Work to complete ▸ Filter by the string "turquoise": return the lines of the material that contain it.

── Data

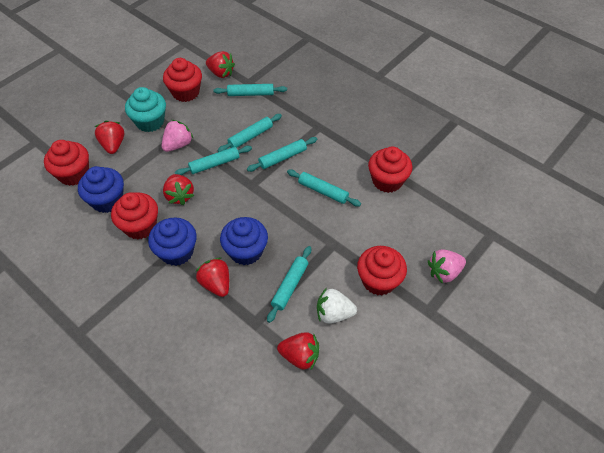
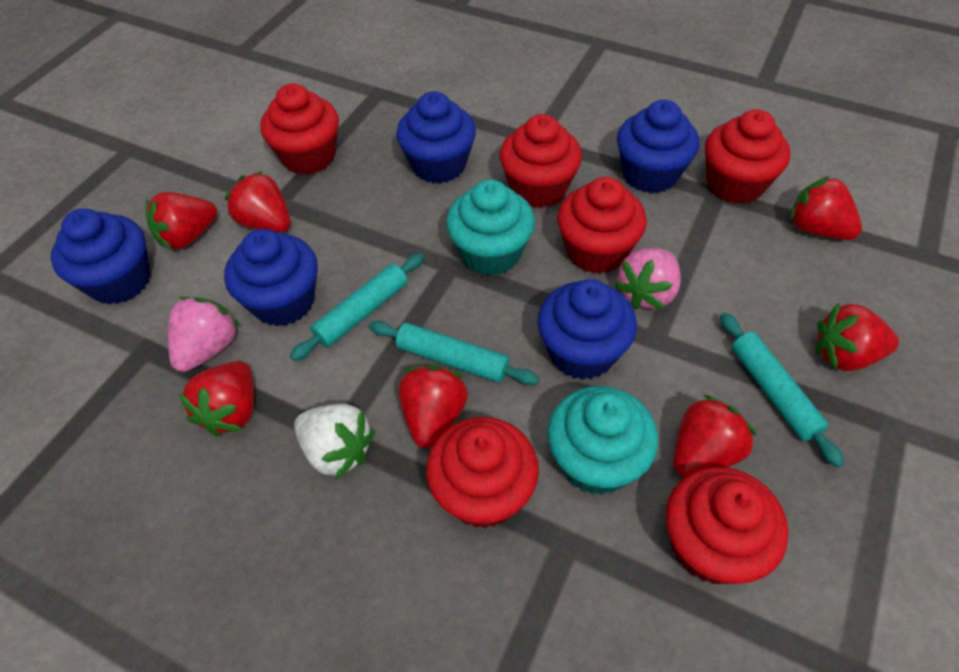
blue cupcake: 3 -> 5
red cupcake: 5 -> 6
red strawberry: 5 -> 7
turquoise cupcake: 1 -> 2
turquoise rolling pin: 6 -> 3

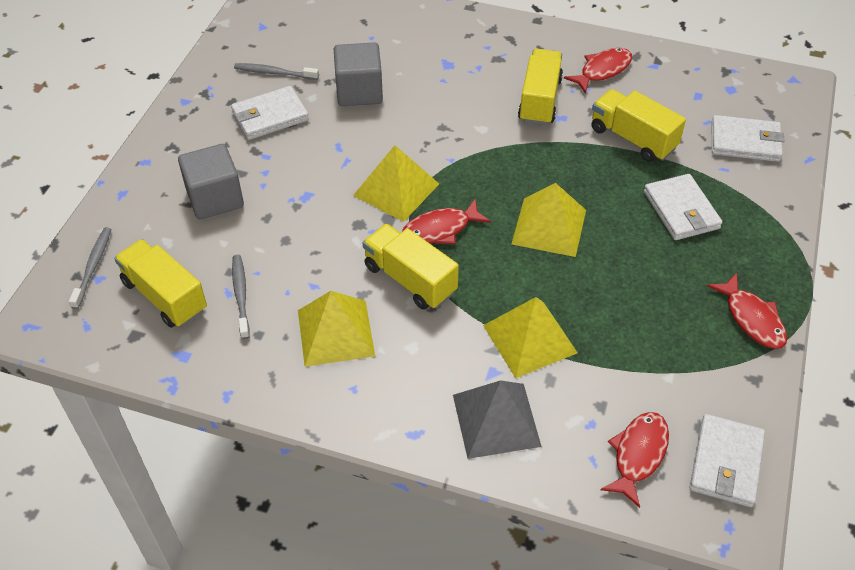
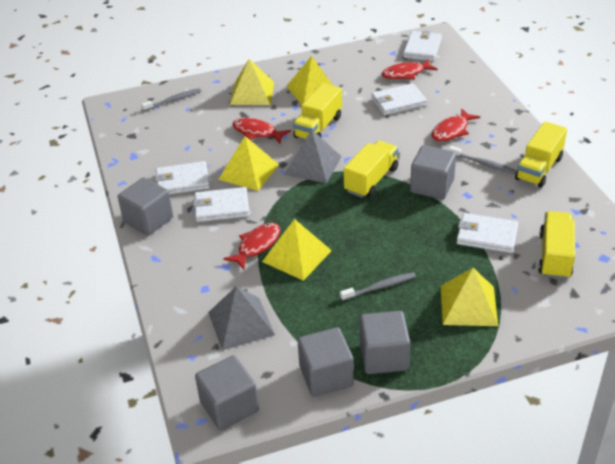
grey cube: 2 -> 5
grey pyramid: 1 -> 2
white wallet: 4 -> 5
yellow pyramid: 4 -> 5

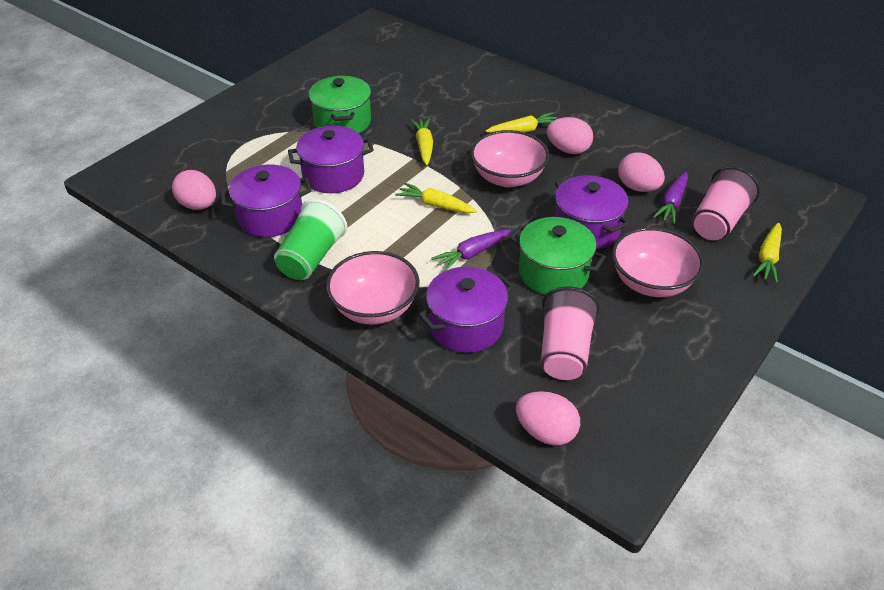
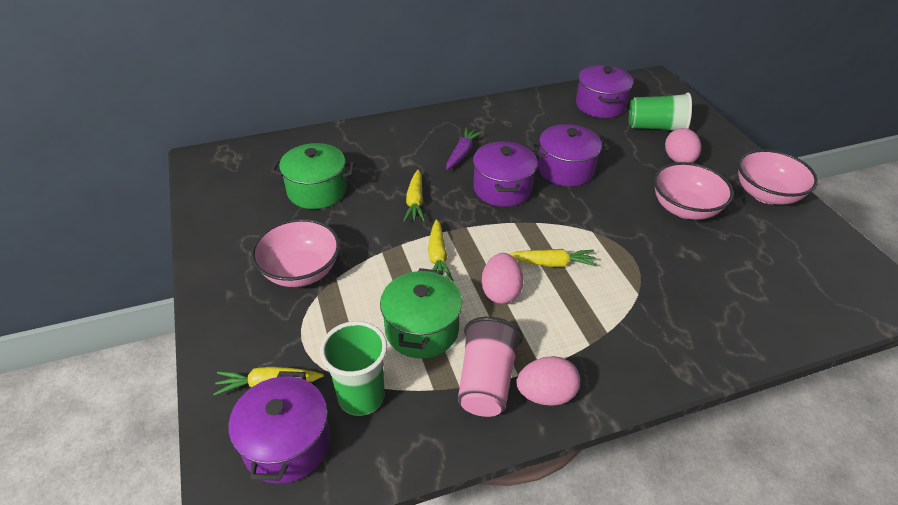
green cup: 1 -> 2
pink cup: 2 -> 1
pink egg: 4 -> 3
purple carrot: 2 -> 1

────

Exercise result ▸
turquoise cupcake: 1 -> 2
turquoise rolling pin: 6 -> 3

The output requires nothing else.